TO-DO ITEM:
Reproduce the listing word for word. Skip any image.

──────── RECORDS TO PROCESS ────────

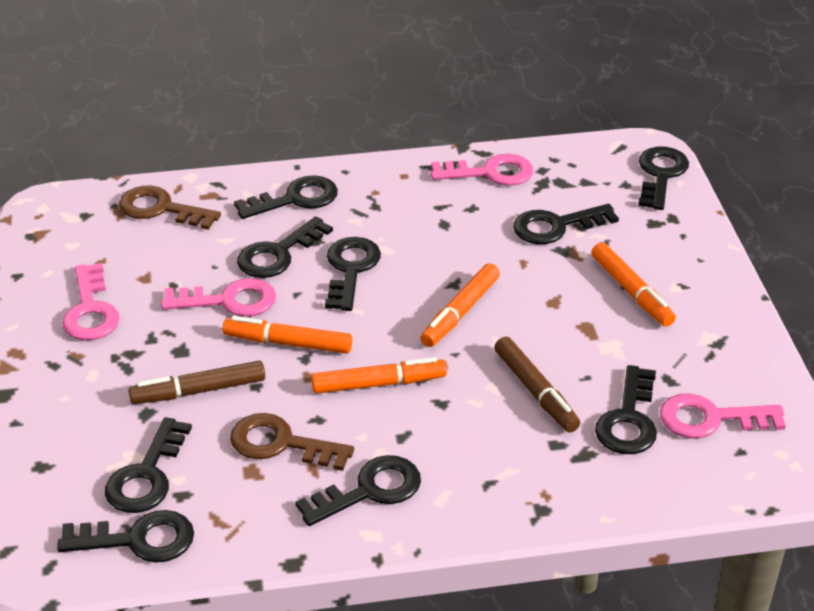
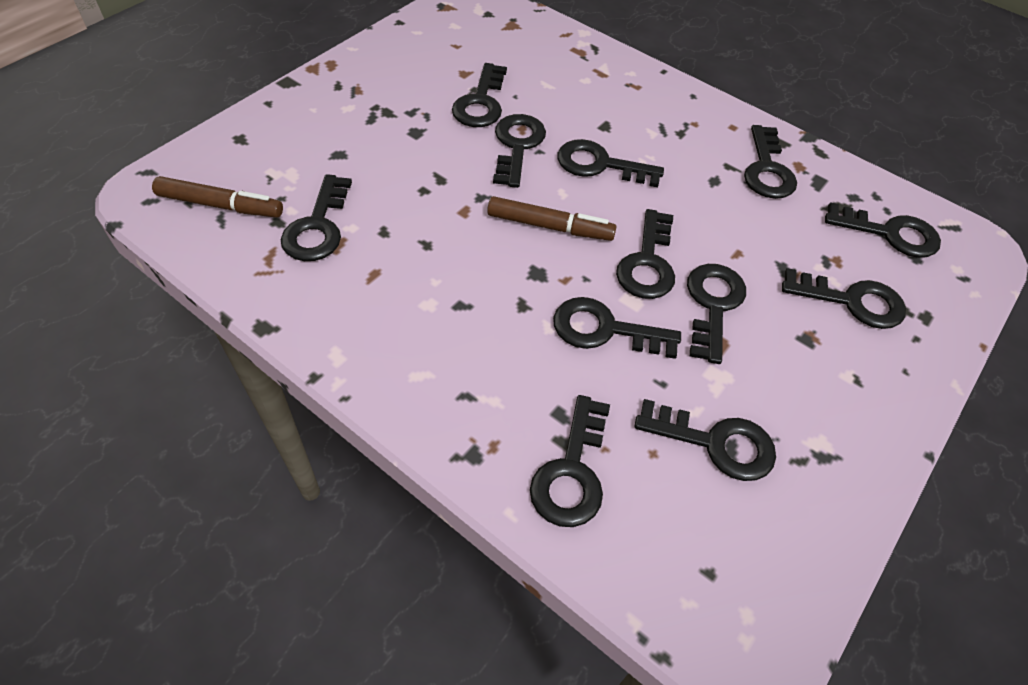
black key: 9 -> 12
brown key: 2 -> 0
orange marker: 4 -> 0
pink key: 4 -> 0

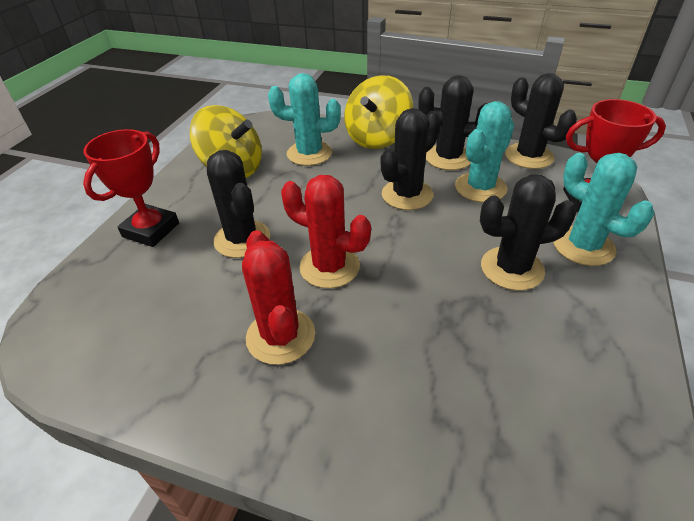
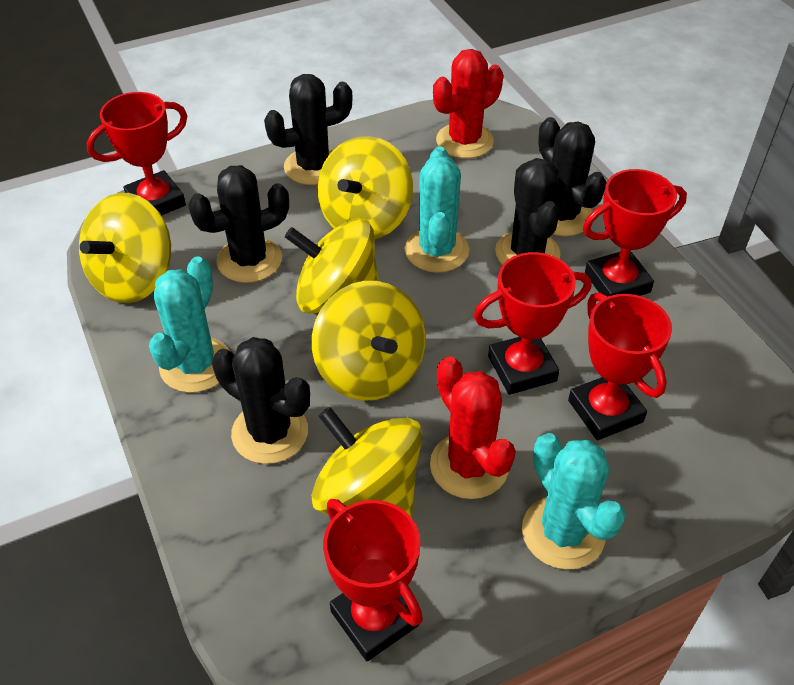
red trophy: 2 -> 5
yellow spinning top: 2 -> 5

────────

ANSWER TO THIS EXERCISE:
black key: 9 -> 12
brown key: 2 -> 0
orange marker: 4 -> 0
pink key: 4 -> 0

red trophy: 2 -> 5
yellow spinning top: 2 -> 5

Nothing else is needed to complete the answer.